*** Data records ***
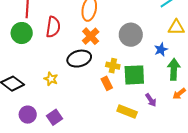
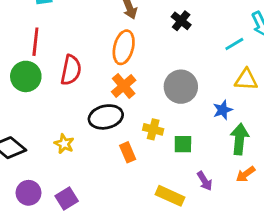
green square: (134, 75) -> (183, 144), size x0.6
orange rectangle: (107, 83) -> (128, 152), moved

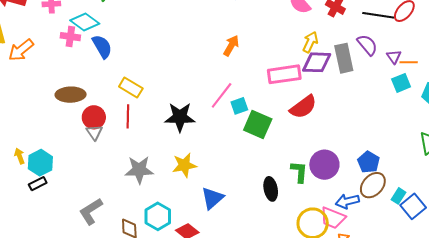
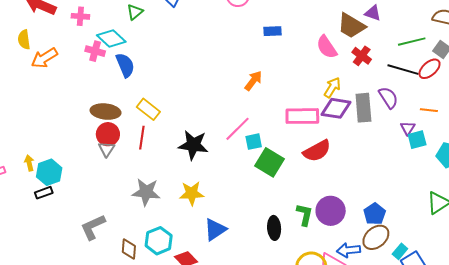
purple triangle: (394, 57) -> (408, 128), moved
orange line: (409, 62) -> (429, 110), moved
brown ellipse: (71, 95) -> (106, 112), moved

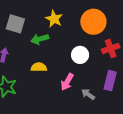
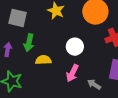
green arrow: (40, 39) -> (29, 43), moved, turned -60
white circle: (80, 55) -> (75, 47), moved

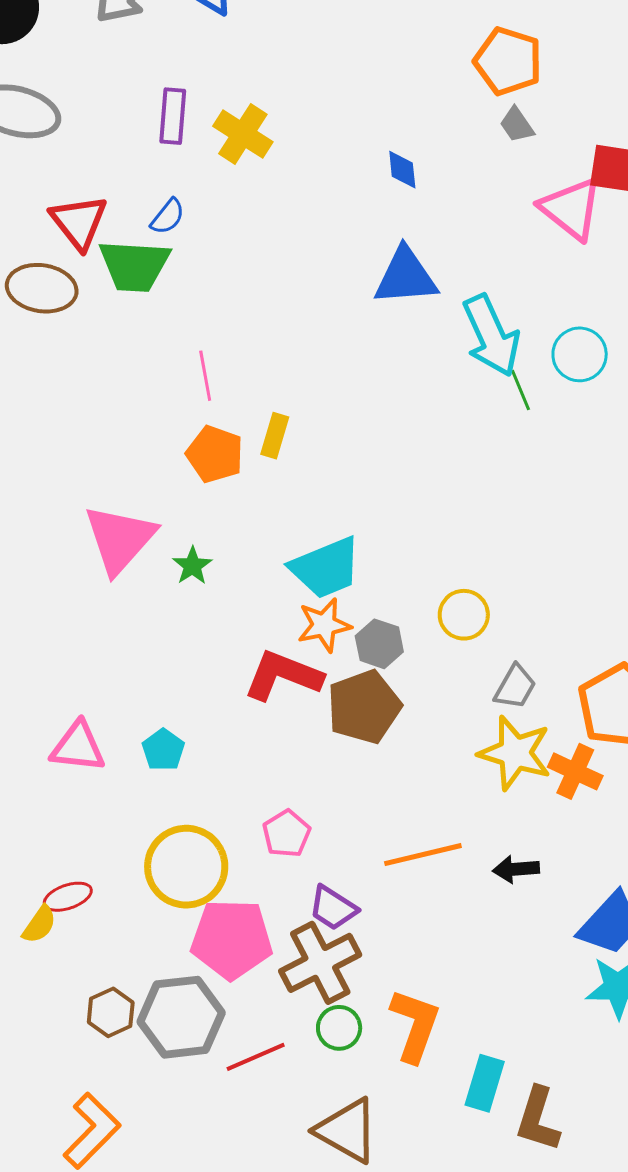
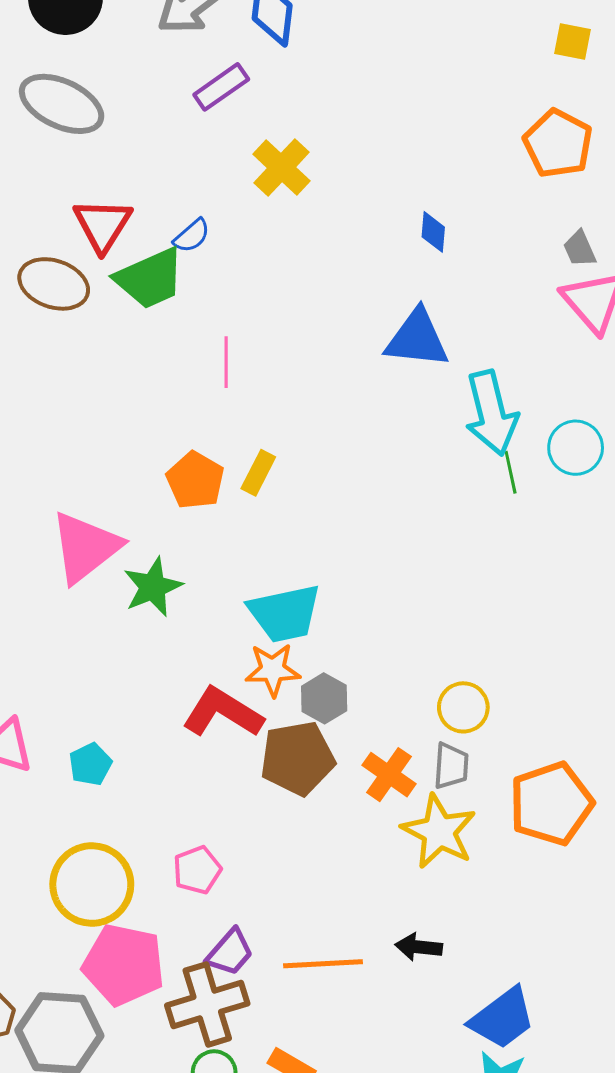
purple rectangle: (173, 116) -> (221, 87), moved, turned 40
gray trapezoid: (517, 125) -> (580, 249), moved
green trapezoid: (134, 266) -> (150, 278), turned -38
pink line: (205, 376) -> (226, 362), moved
green star: (192, 566) -> (153, 587), size x1.5
yellow circle: (464, 615) -> (463, 707), moved
gray trapezoid: (515, 687) -> (451, 766), turned -36
orange cross: (575, 771) -> (389, 775), moved
orange line: (423, 855) -> (323, 964), moved
purple trapezoid: (333, 908) -> (230, 952), turned -92

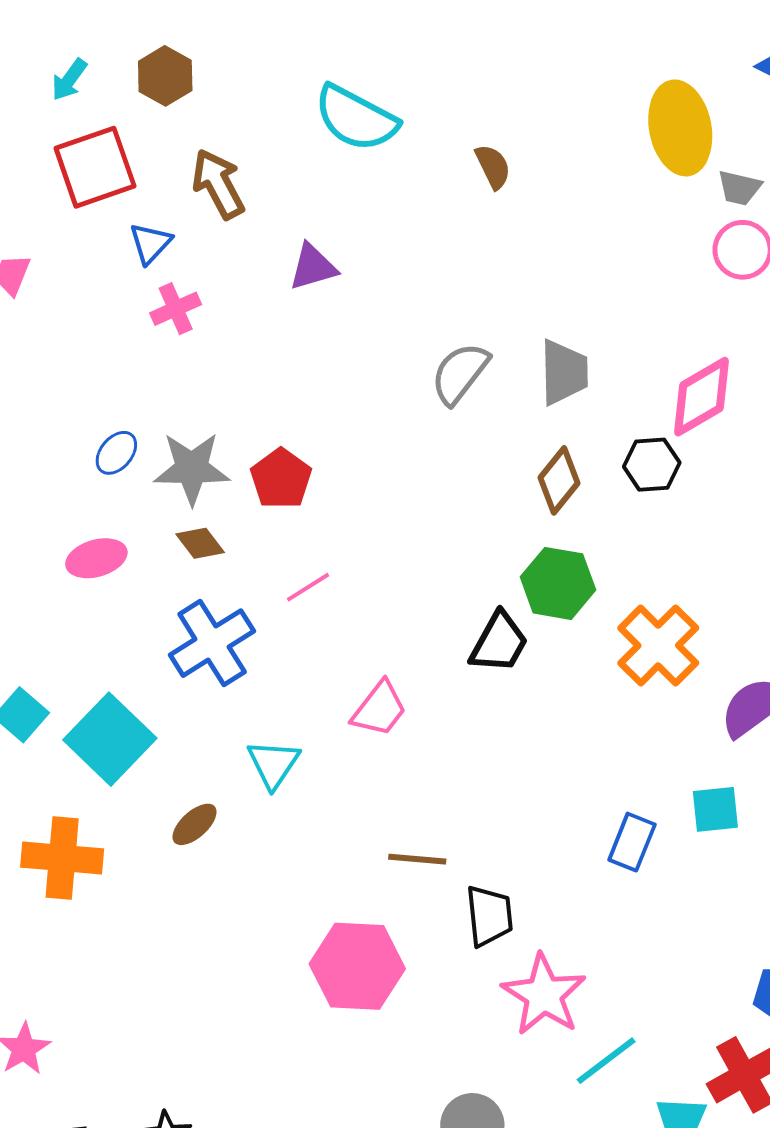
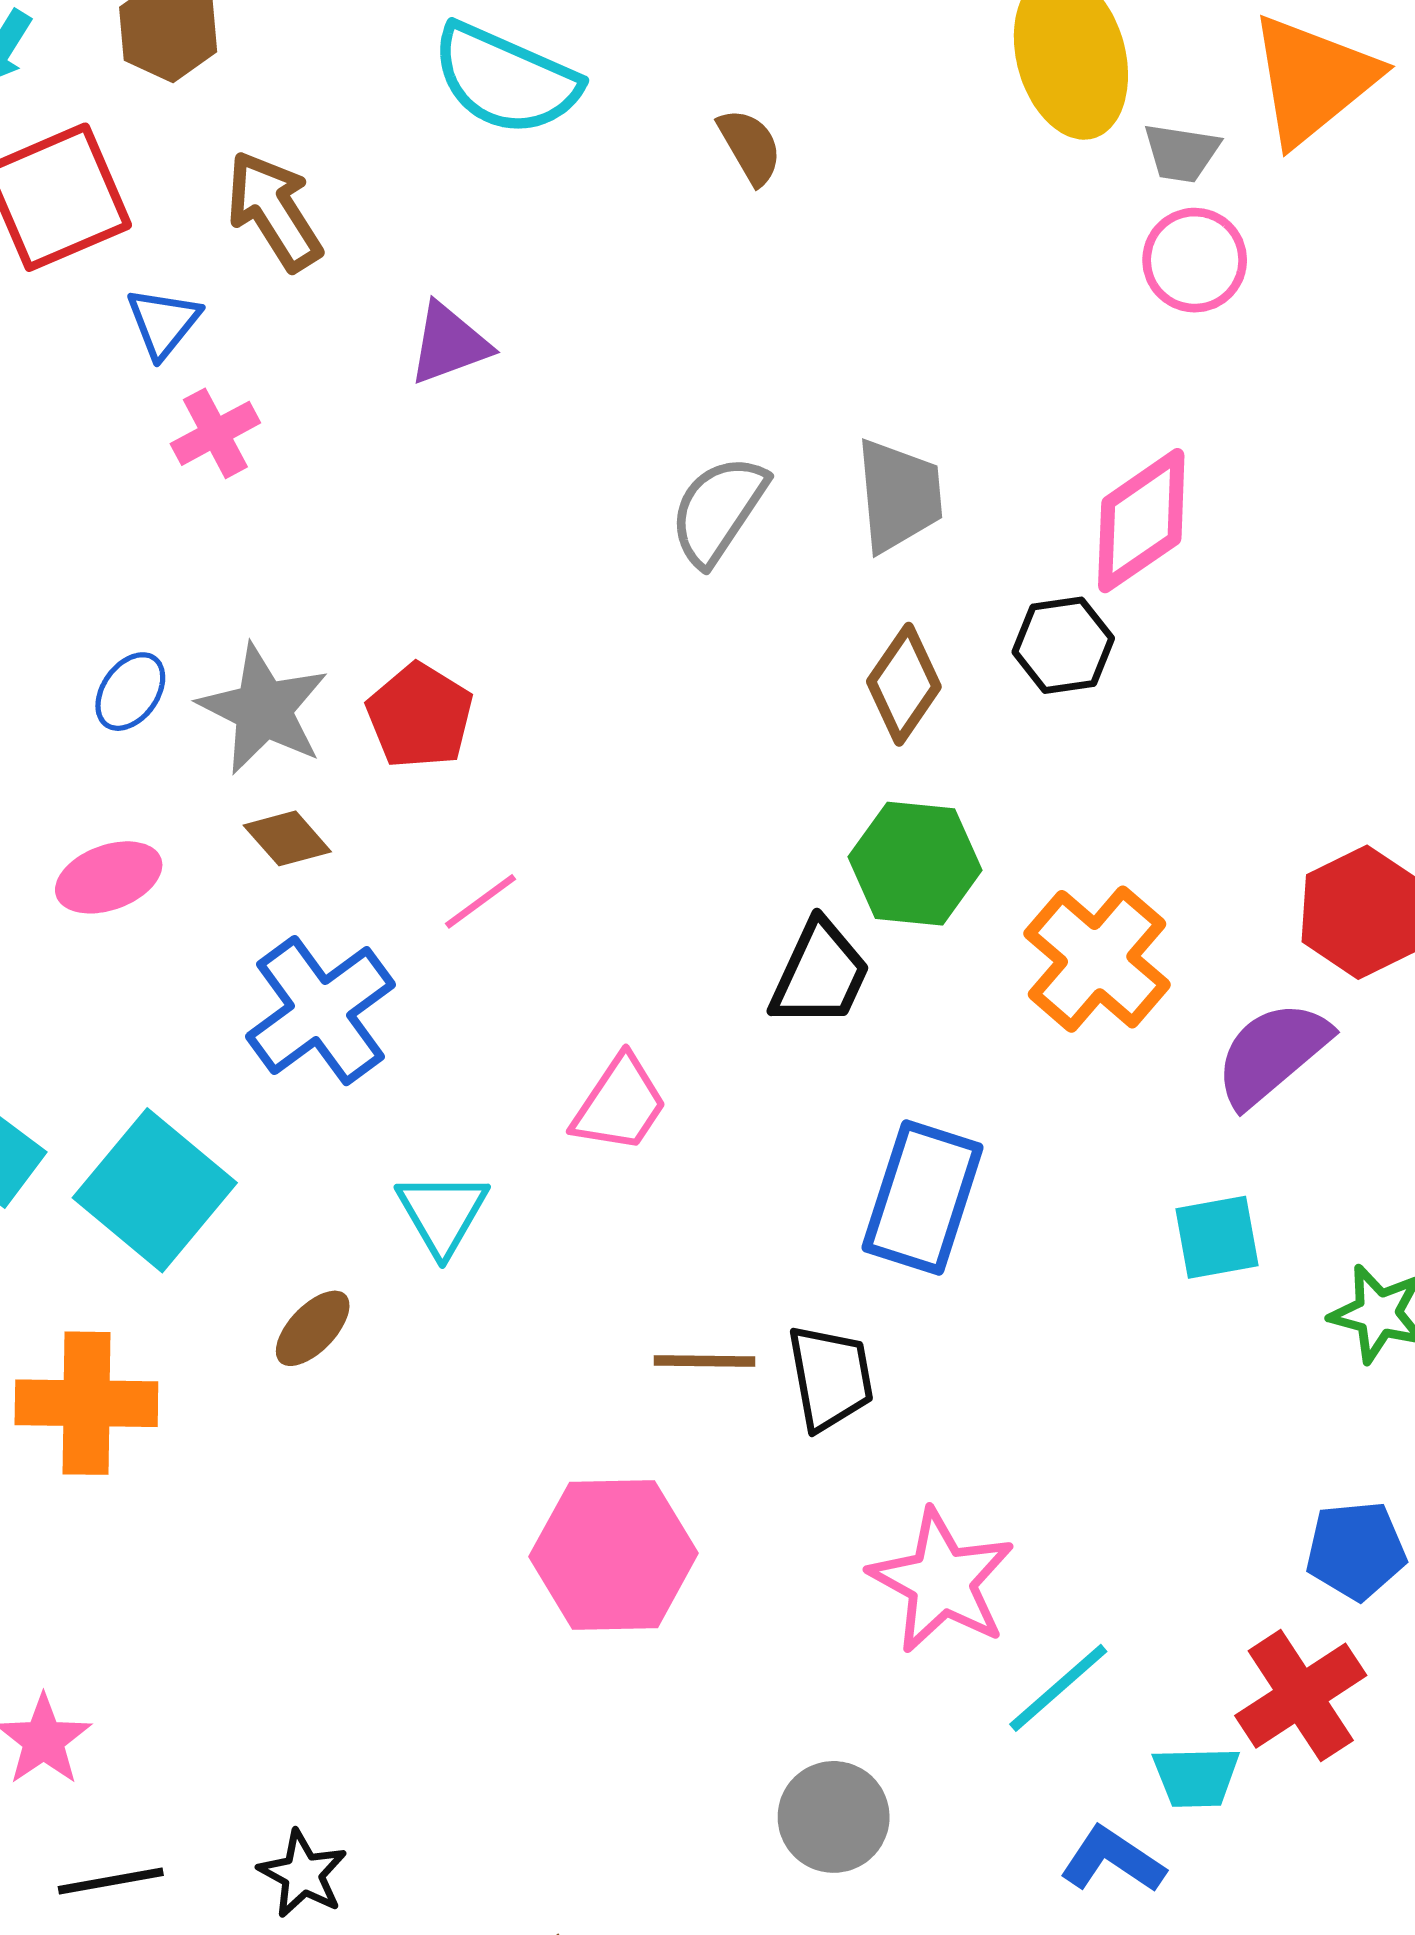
gray star: (192, 468) -> (263, 709), turned 30
blue rectangle: (632, 842) -> (923, 1197), moved, size x1.5
black trapezoid: (489, 916) -> (830, 1378), moved

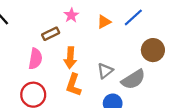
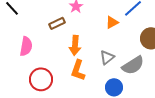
orange triangle: (104, 22) -> (112, 22), moved
pink semicircle: (35, 59) -> (26, 46), moved

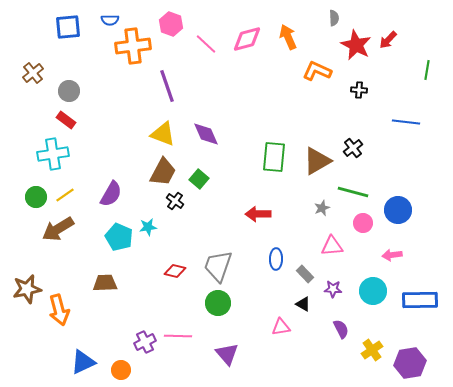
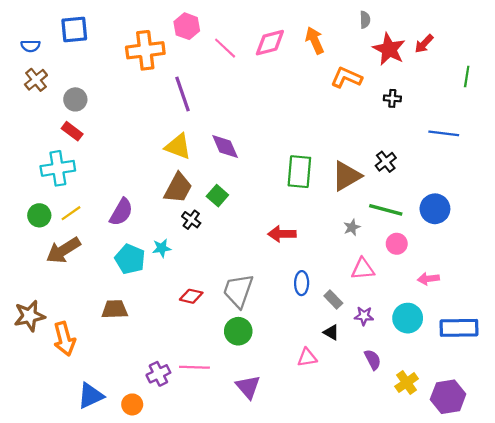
blue semicircle: (110, 20) -> (31, 46), moved
blue circle: (398, 210) -> (435, 209), moved

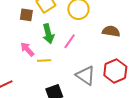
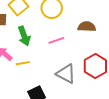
pink line: (70, 41) -> (56, 40), moved, turned 42

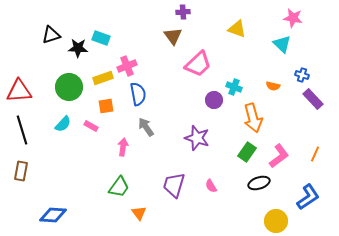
***
[Exercise prompt] Working through the entries line by line, count those containing "semicircle" and report only the number.

[Response to the task] 2